## Data for the task:
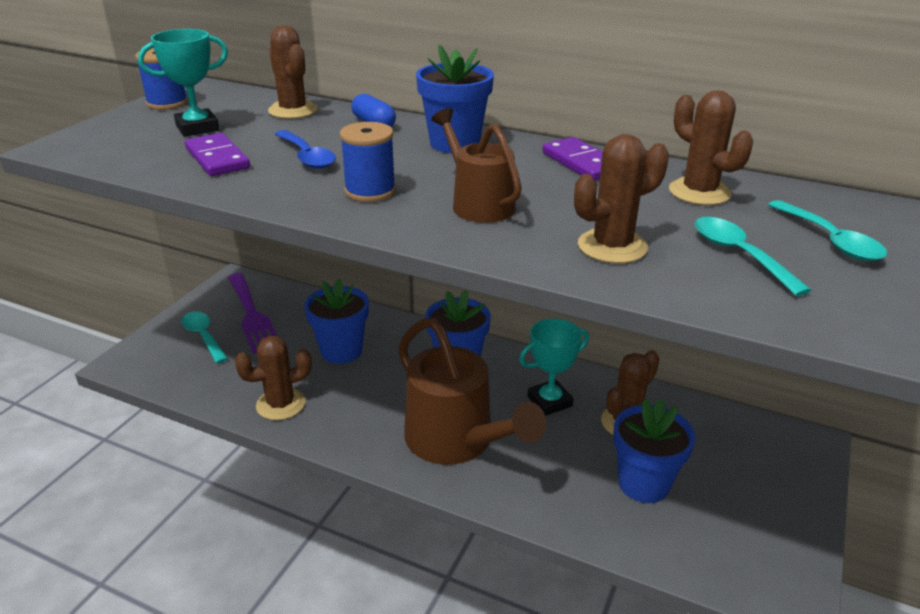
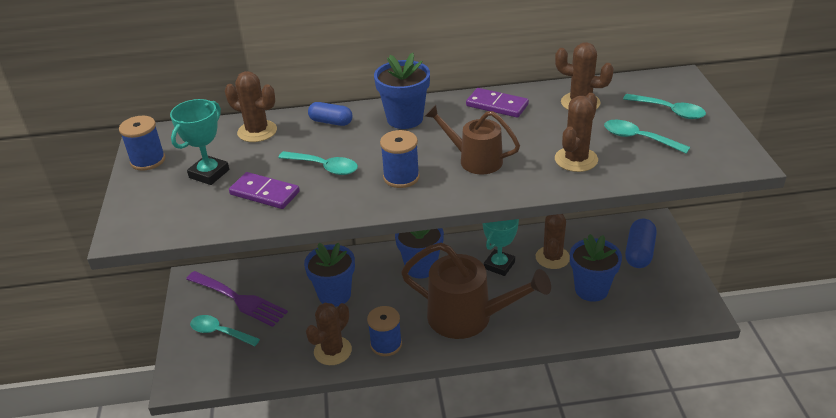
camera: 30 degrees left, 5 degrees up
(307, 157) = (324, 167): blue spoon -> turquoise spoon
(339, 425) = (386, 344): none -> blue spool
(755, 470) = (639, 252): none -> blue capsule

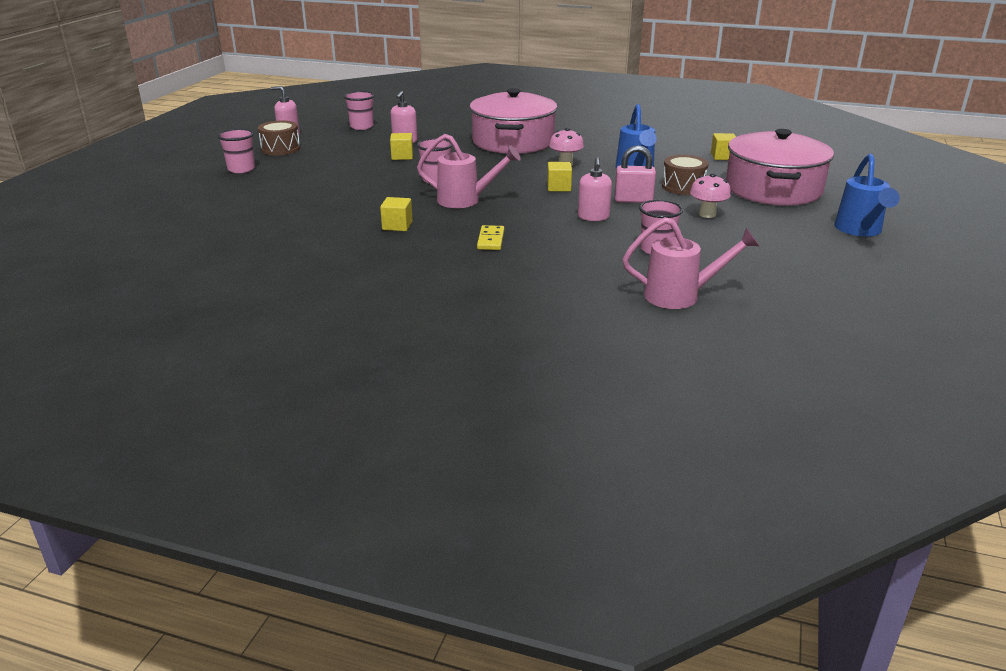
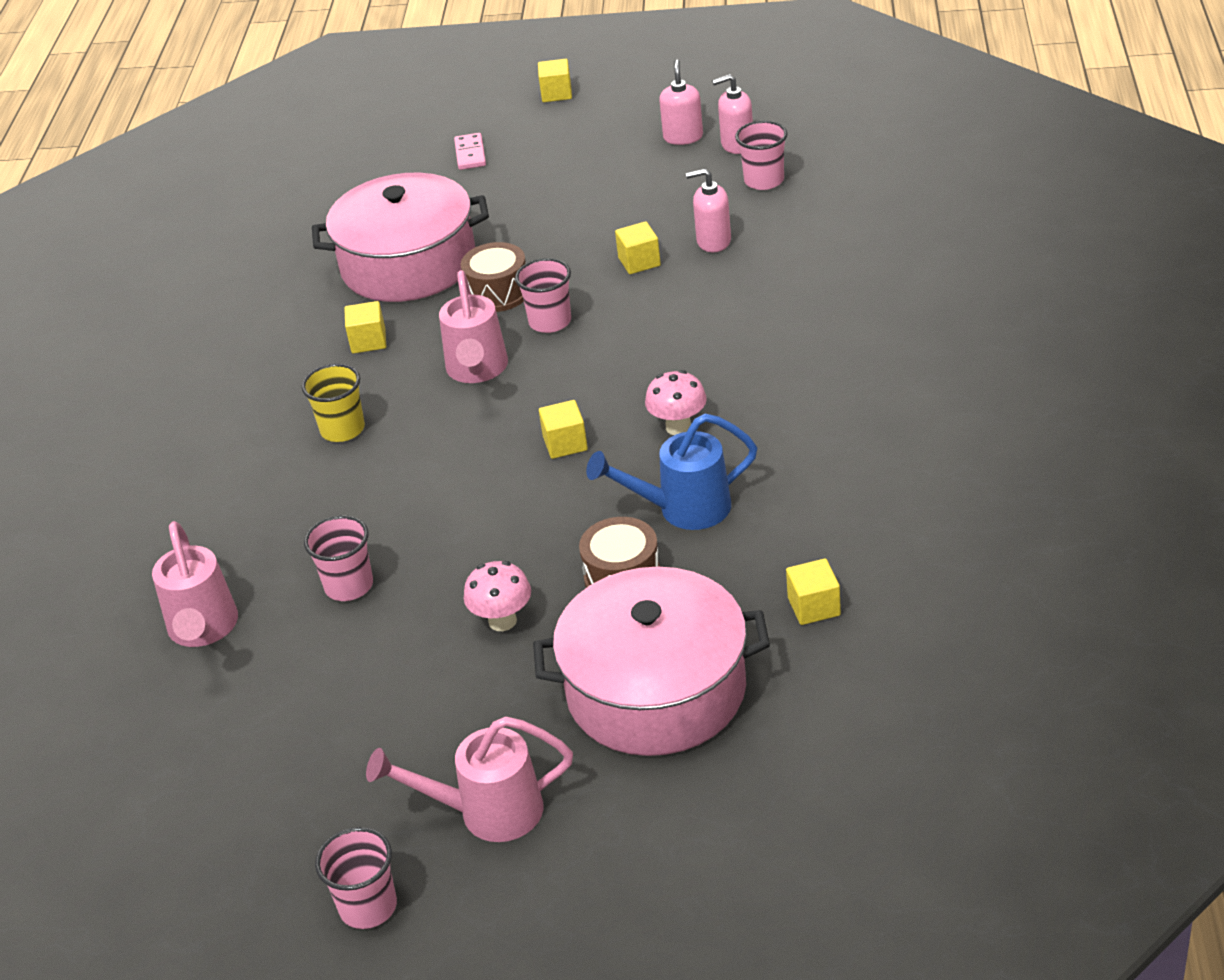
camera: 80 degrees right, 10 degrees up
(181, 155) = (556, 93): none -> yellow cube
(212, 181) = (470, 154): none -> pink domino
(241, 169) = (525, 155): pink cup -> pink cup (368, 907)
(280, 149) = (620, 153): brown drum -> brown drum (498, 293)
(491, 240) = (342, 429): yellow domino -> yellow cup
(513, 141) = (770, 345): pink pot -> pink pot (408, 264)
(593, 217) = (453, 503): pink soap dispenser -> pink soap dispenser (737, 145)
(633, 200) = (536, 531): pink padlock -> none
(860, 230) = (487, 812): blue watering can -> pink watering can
--
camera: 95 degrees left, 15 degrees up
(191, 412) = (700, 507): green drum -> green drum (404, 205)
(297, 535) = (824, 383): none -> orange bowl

## Your assignment:
Please return every line in the data that includes the string "camera".

## Reply:
camera: 30 degrees left, 5 degrees up
camera: 80 degrees right, 10 degrees up
camera: 95 degrees left, 15 degrees up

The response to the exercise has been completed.